Problem description:
Beginning with the line that holds "camera: 25 degrees right, 0 degrees up" in the data below, give again every line through the one that holds "(587, 224) = (663, 237): red", exactly as written.

START Data to examine

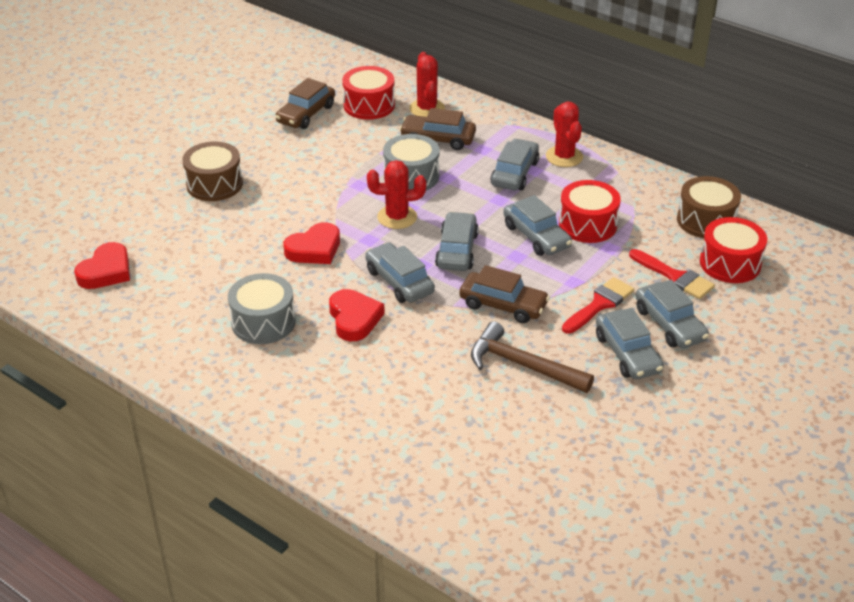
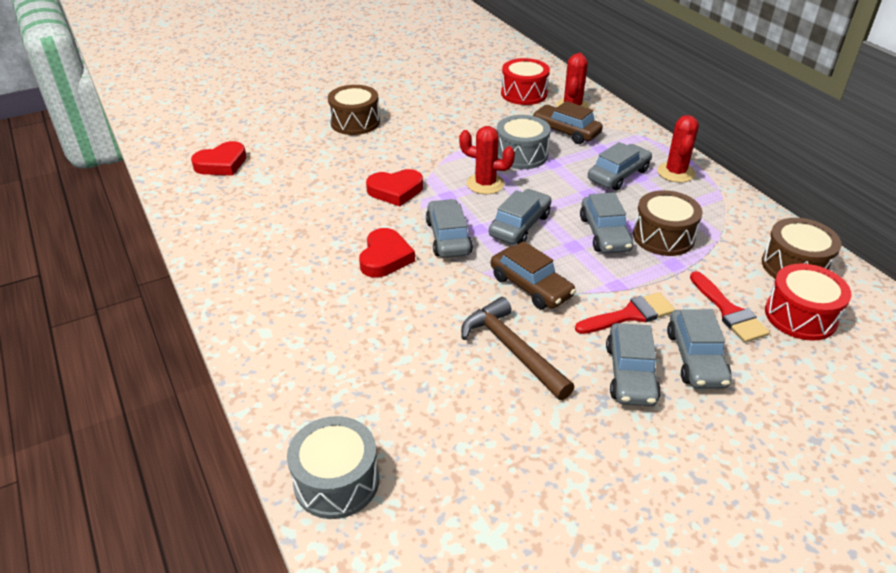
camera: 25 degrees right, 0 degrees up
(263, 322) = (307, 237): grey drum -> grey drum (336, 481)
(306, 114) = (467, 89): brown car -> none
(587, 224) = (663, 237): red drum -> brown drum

END Data to examine
START Data to examine

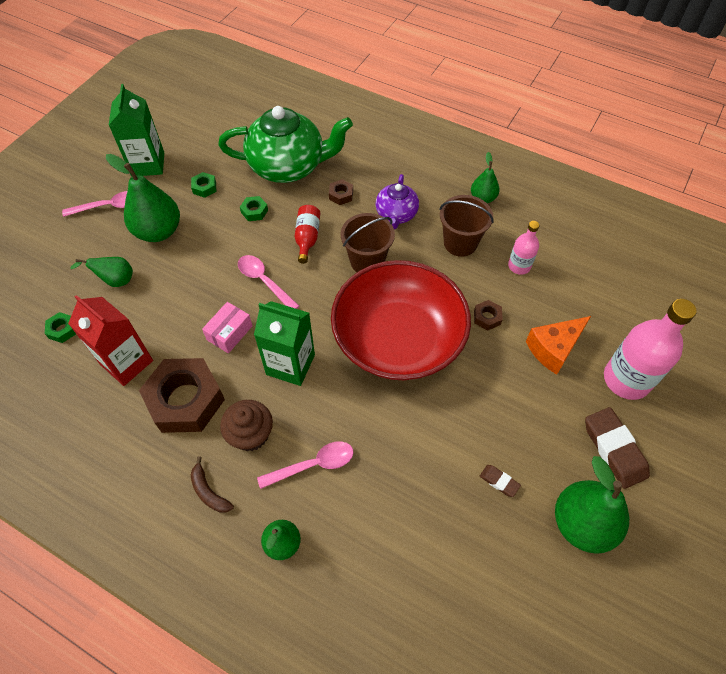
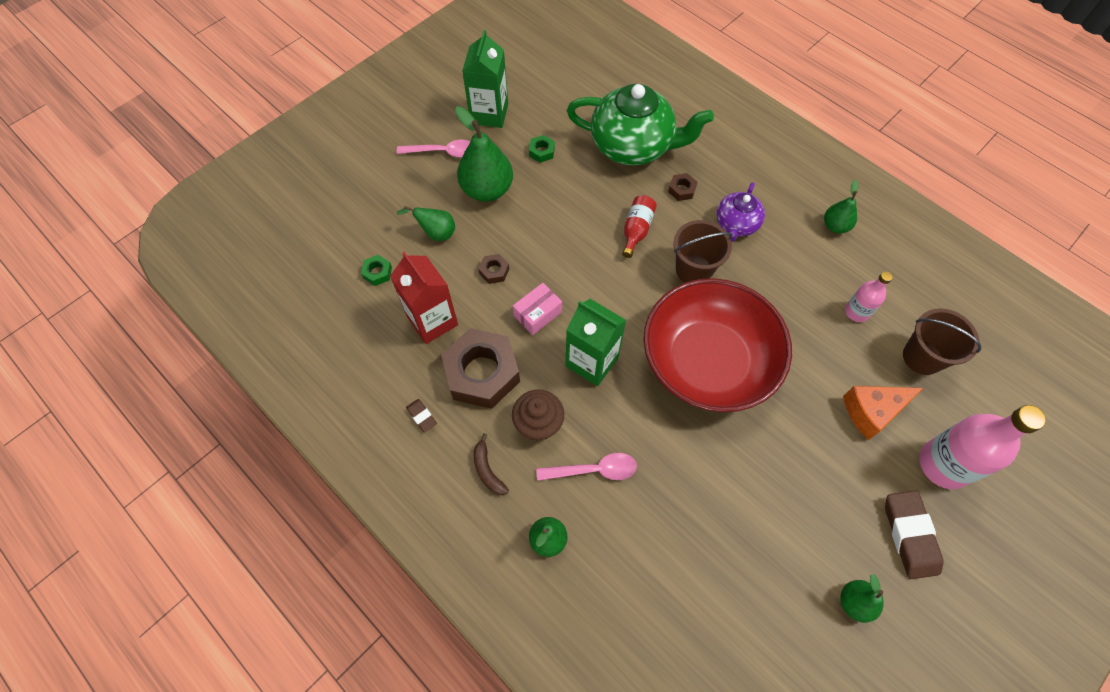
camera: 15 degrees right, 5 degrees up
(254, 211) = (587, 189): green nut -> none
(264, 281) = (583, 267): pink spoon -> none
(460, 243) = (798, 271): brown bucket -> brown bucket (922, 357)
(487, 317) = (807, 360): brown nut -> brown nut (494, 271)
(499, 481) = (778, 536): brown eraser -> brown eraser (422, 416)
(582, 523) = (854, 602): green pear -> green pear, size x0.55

END Data to examine

Result of this exercise:
camera: 25 degrees right, 0 degrees up
(263, 322) = (307, 237): grey drum -> grey drum (336, 481)
(306, 114) = (467, 89): brown car -> none
(587, 224) = (663, 237): red drum -> brown drum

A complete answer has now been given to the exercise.